In the data below, find the line that contains "cyan brick K8 level 1 -> cyan tile K8 level 1" and the line that contains "orange brick G2:G4". Copy both, plus every line between them, exactly.

──────────

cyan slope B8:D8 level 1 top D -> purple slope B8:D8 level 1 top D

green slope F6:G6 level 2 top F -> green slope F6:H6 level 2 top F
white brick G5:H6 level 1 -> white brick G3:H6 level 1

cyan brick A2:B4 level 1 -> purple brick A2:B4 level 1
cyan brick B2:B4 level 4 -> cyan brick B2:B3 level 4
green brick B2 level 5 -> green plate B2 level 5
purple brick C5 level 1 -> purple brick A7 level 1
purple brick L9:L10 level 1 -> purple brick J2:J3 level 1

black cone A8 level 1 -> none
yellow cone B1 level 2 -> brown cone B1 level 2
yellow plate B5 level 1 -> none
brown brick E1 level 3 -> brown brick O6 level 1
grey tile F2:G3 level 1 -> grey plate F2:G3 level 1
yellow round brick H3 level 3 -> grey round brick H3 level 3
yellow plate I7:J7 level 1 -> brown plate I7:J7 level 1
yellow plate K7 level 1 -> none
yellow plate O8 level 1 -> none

──────────

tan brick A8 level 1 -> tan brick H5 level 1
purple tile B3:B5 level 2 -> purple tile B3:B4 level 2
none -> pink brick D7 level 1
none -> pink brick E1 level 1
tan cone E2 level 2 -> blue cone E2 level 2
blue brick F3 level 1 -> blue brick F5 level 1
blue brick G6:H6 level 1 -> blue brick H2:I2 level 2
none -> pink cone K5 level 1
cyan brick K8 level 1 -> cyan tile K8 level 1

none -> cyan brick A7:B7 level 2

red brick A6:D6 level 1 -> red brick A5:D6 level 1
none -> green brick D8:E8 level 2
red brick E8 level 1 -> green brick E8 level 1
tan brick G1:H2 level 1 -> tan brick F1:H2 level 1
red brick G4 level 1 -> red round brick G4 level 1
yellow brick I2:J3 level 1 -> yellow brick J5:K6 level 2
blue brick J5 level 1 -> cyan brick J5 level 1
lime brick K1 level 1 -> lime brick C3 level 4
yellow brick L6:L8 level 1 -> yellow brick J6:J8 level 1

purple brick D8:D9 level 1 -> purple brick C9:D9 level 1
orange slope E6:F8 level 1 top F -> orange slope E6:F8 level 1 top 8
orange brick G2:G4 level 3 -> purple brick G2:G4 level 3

──────────

**WRITTEN RESPONSE**
cyan brick K8 level 1 -> cyan tile K8 level 1

none -> cyan brick A7:B7 level 2

red brick A6:D6 level 1 -> red brick A5:D6 level 1
none -> green brick D8:E8 level 2
red brick E8 level 1 -> green brick E8 level 1
tan brick G1:H2 level 1 -> tan brick F1:H2 level 1
red brick G4 level 1 -> red round brick G4 level 1
yellow brick I2:J3 level 1 -> yellow brick J5:K6 level 2
blue brick J5 level 1 -> cyan brick J5 level 1
lime brick K1 level 1 -> lime brick C3 level 4
yellow brick L6:L8 level 1 -> yellow brick J6:J8 level 1

purple brick D8:D9 level 1 -> purple brick C9:D9 level 1
orange slope E6:F8 level 1 top F -> orange slope E6:F8 level 1 top 8
orange brick G2:G4 level 3 -> purple brick G2:G4 level 3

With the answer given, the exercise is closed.